## Records shown
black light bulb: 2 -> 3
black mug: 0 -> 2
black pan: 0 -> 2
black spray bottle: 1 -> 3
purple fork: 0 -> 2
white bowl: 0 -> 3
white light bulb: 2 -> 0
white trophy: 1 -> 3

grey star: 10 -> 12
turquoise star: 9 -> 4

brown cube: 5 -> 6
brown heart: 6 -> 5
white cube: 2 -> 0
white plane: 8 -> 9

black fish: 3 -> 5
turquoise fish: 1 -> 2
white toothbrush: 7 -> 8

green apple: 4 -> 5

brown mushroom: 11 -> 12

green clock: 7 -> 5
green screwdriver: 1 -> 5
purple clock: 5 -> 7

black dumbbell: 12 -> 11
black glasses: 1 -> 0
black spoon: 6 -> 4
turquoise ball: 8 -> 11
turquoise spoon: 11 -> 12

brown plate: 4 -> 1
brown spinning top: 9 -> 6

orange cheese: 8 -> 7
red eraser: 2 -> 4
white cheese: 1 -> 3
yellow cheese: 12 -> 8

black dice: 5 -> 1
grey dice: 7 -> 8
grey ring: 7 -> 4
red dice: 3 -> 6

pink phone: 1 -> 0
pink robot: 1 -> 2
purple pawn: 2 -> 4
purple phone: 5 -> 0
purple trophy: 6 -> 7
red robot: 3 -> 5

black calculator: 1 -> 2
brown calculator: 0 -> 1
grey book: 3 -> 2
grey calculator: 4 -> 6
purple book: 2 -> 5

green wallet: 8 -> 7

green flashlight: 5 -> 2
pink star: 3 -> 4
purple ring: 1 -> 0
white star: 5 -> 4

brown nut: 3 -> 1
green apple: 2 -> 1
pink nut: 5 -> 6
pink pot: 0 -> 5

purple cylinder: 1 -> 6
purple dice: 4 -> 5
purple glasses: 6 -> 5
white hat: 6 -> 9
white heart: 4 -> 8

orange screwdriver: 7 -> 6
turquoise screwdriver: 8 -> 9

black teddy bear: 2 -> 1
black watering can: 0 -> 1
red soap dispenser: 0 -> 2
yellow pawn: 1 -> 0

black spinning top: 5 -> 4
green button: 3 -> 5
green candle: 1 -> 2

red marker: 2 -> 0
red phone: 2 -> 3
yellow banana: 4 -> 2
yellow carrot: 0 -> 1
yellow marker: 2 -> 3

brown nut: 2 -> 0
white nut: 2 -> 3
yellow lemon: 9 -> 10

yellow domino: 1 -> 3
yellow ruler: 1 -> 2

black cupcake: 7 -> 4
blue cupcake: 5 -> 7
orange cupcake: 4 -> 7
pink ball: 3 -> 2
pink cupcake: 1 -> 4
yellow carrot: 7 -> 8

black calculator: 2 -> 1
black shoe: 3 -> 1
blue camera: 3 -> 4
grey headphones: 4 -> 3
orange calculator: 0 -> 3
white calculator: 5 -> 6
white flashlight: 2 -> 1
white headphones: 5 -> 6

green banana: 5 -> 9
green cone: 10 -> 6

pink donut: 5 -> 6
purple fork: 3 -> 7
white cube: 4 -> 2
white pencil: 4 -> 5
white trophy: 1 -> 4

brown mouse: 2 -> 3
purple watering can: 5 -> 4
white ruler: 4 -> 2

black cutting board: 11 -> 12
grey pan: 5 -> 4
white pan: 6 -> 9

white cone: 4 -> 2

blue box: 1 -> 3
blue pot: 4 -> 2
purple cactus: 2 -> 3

## Activity
Only the number should be given: the count of lines in the entries that contain the string "flashlight".

## Result of this exercise
2